[[ RECORDS TO USE open ]]
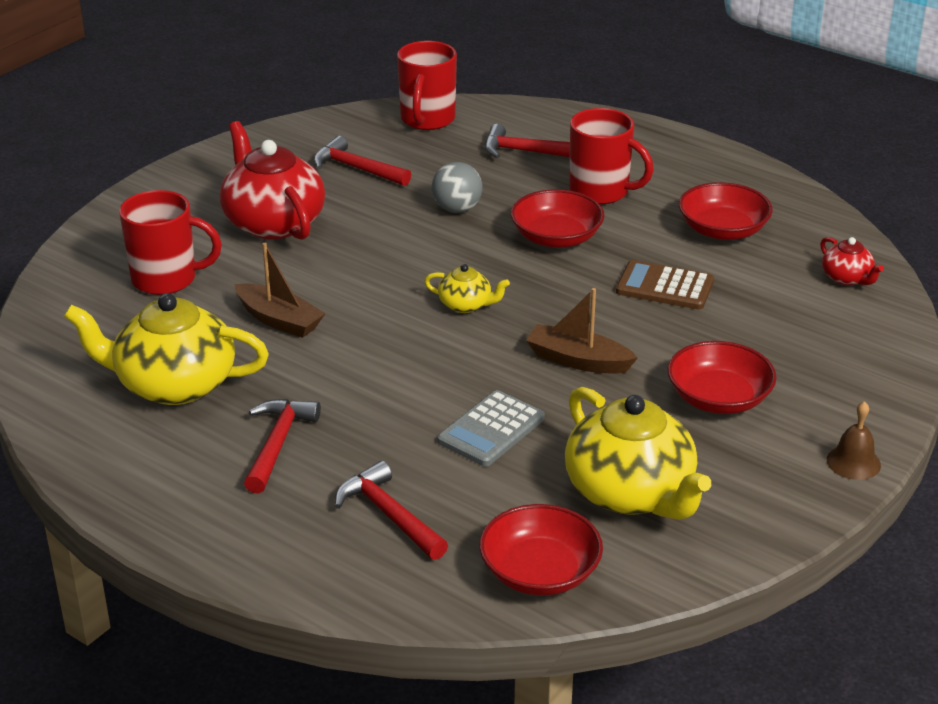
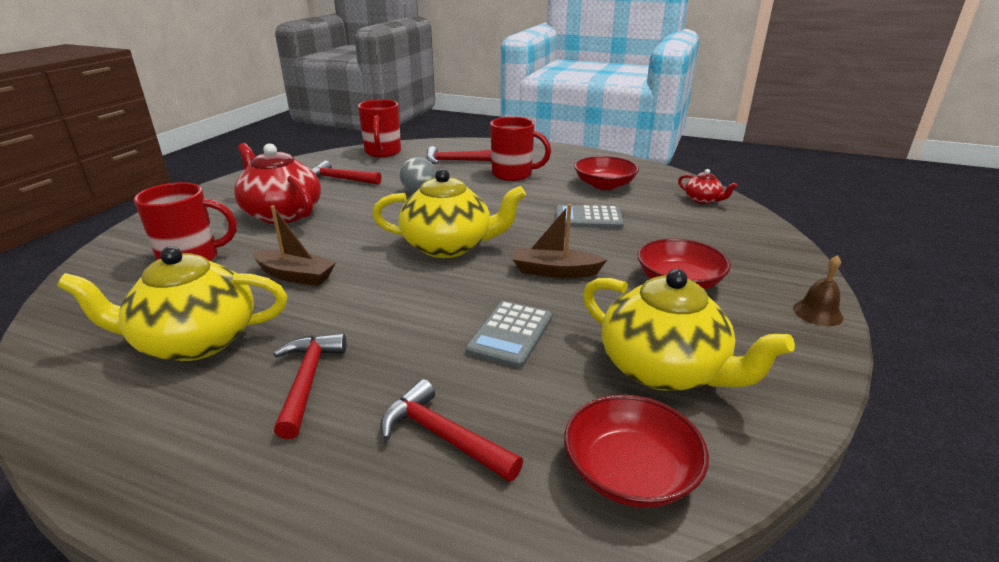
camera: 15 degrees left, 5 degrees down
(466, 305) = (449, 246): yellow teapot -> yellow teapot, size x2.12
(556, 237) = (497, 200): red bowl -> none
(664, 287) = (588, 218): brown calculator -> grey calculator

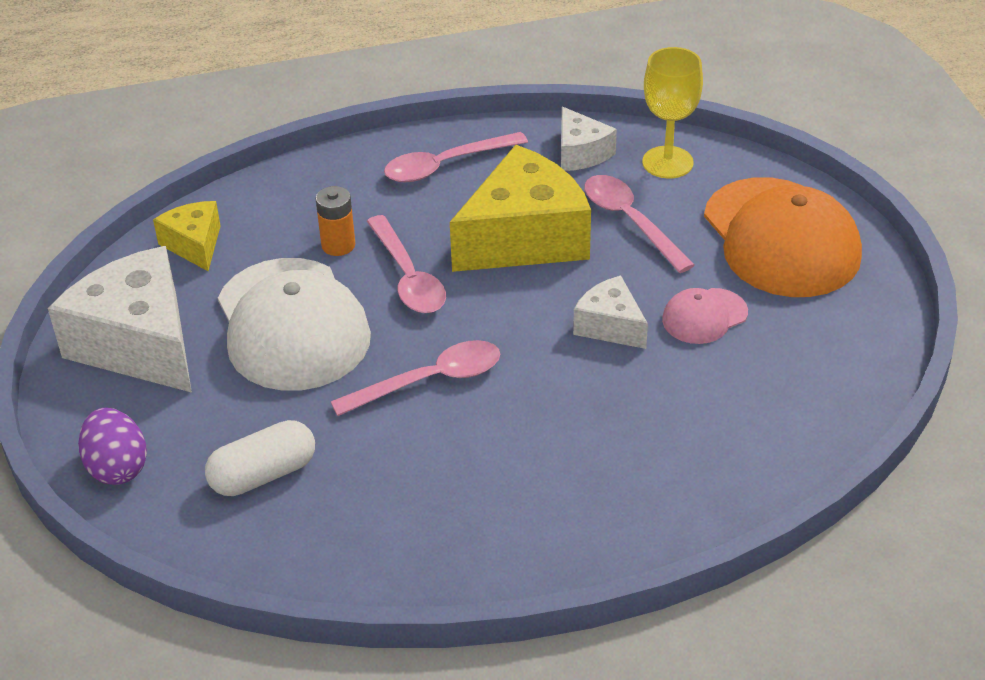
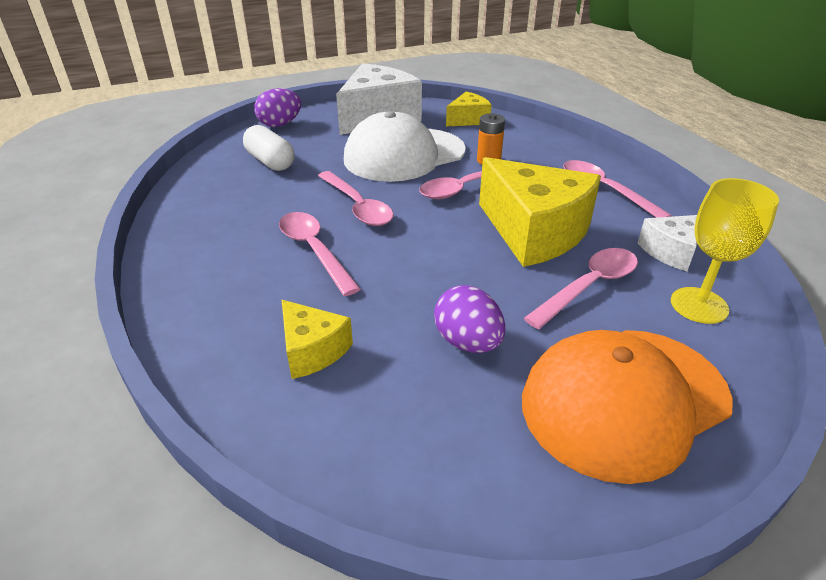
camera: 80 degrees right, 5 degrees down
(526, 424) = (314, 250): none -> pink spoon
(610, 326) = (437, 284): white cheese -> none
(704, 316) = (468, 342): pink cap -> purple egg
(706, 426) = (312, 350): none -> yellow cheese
[[ RECORDS TO USE closed ]]
[[ RECORDS TO USE open ]]
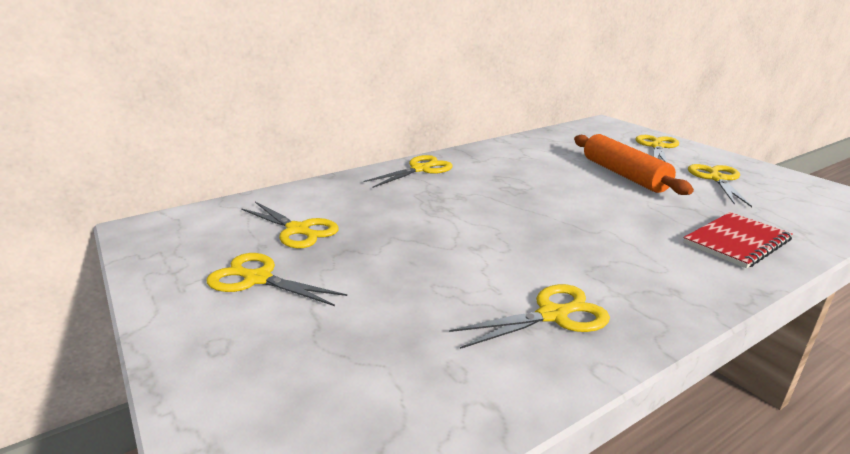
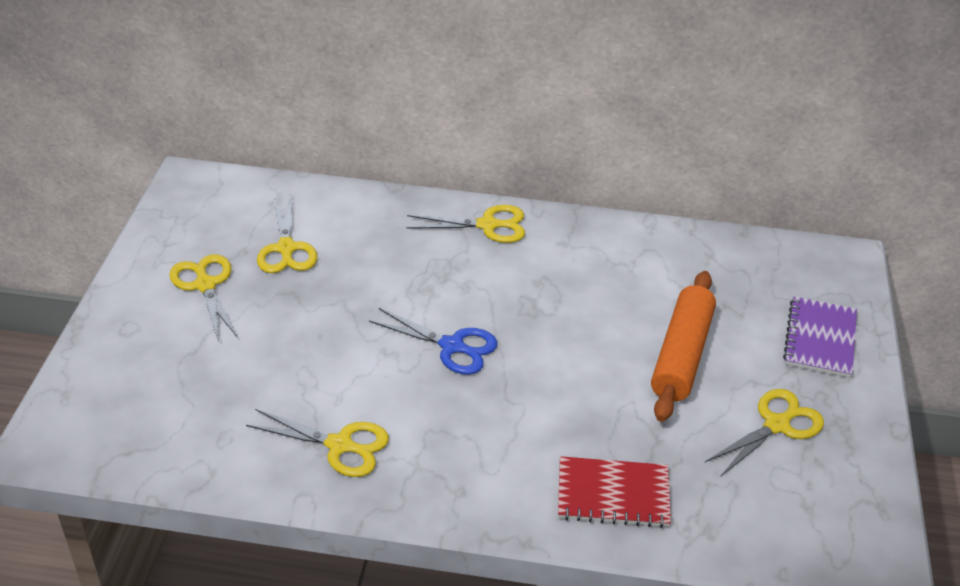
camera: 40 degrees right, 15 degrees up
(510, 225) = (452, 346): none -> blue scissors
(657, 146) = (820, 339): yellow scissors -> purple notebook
[[ RECORDS TO USE closed ]]
WHAT THE TASK REQUIRES
Write out every line from the data above that includes "purple".

EXERCISE SOLUTION
(704, 316) = (468, 342): pink cap -> purple egg
(657, 146) = (820, 339): yellow scissors -> purple notebook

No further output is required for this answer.